■ WHAT YOU ARE ASKED TO DO
Copy word for word the lines in the records below, starting at the line with "camera: 45 degrees right, 5 degrees up" and ending at the line with "(727, 312) = (687, 380): black". Skip the pictures.

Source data
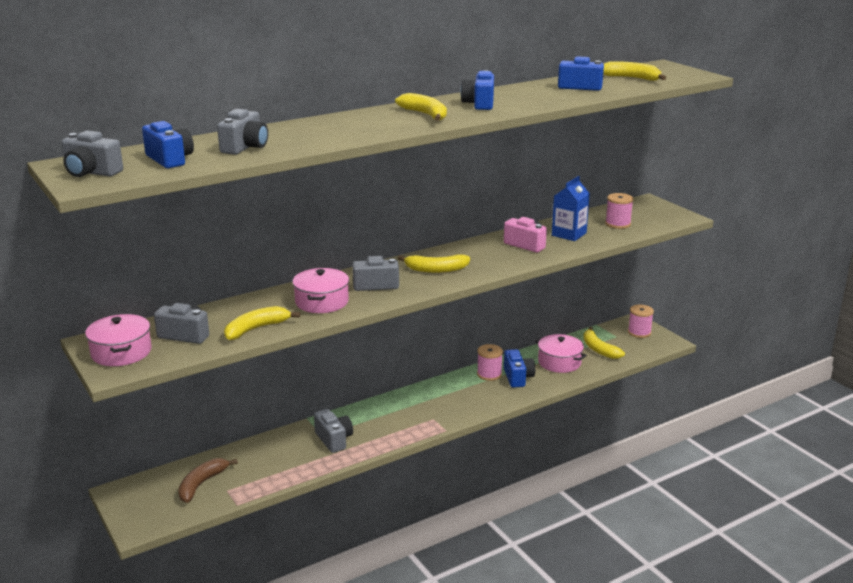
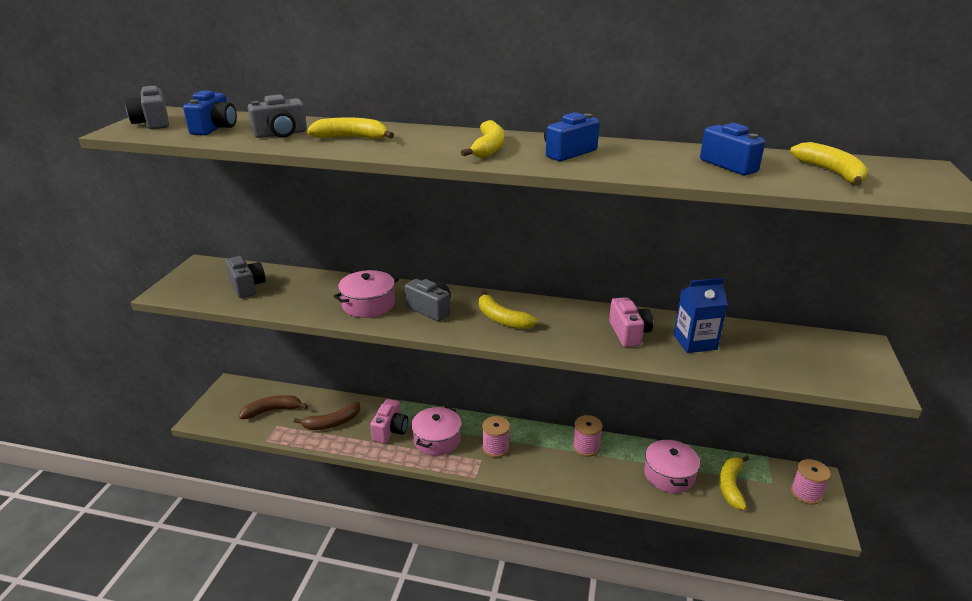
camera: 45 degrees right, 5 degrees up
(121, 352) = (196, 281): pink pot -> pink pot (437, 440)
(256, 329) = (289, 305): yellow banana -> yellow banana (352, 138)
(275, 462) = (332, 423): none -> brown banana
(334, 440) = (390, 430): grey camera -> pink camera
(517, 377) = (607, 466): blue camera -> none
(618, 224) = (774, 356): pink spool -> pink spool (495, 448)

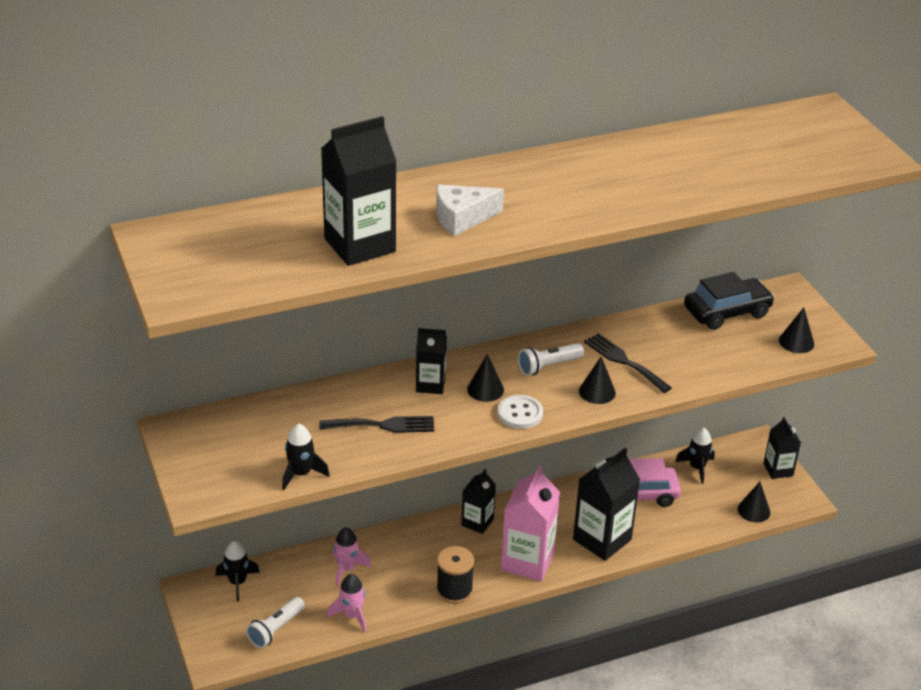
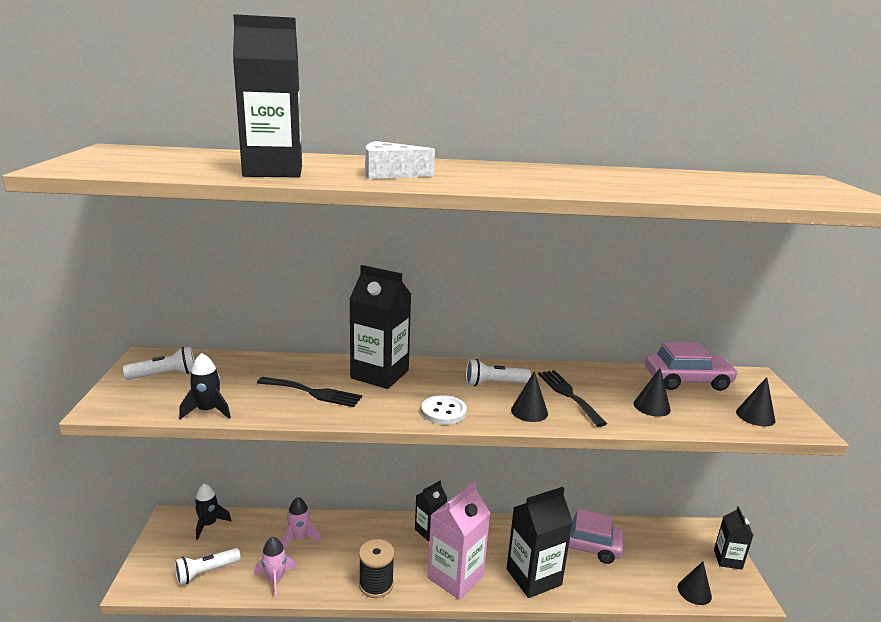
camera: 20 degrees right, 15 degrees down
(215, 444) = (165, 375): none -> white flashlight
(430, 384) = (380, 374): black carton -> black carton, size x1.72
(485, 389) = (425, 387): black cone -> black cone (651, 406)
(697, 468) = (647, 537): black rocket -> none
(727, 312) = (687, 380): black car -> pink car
--
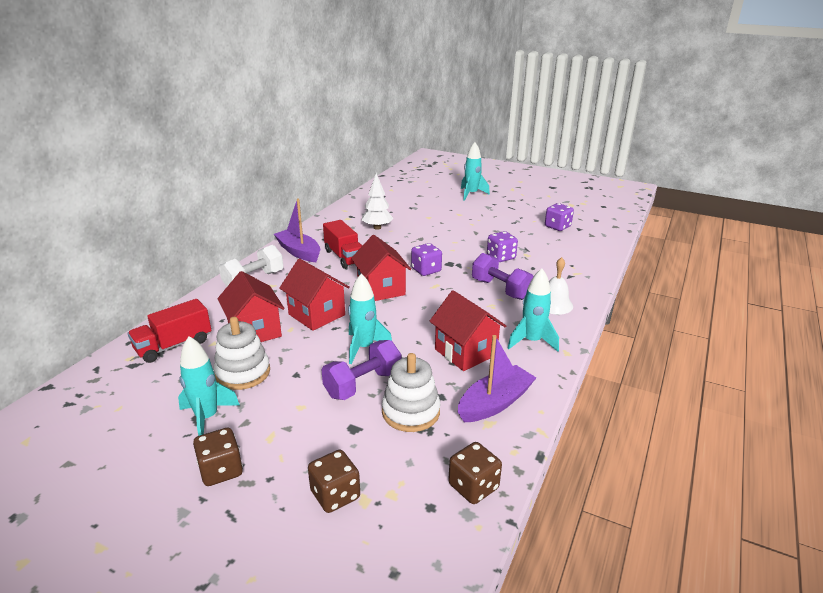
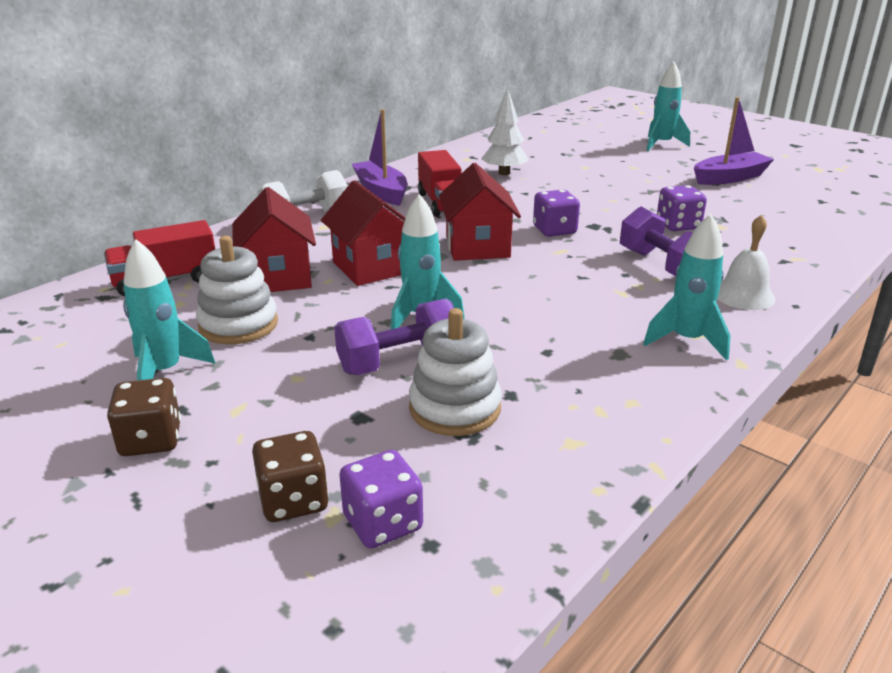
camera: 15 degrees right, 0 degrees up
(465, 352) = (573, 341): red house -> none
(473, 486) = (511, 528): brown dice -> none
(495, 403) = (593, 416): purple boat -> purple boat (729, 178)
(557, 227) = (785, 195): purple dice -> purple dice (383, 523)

■ TASK ANSWER
camera: 45 degrees right, 5 degrees up
(121, 352) = (196, 281): pink pot -> pink pot (437, 440)
(256, 329) = (289, 305): yellow banana -> yellow banana (352, 138)
(275, 462) = (332, 423): none -> brown banana
(334, 440) = (390, 430): grey camera -> pink camera
(517, 377) = (607, 466): blue camera -> none
(618, 224) = (774, 356): pink spool -> pink spool (495, 448)

camera: 20 degrees right, 15 degrees down
(215, 444) = (165, 375): none -> white flashlight
(430, 384) = (380, 374): black carton -> black carton, size x1.72
(485, 389) = (425, 387): black cone -> black cone (651, 406)
(697, 468) = (647, 537): black rocket -> none
(727, 312) = (687, 380): black car -> pink car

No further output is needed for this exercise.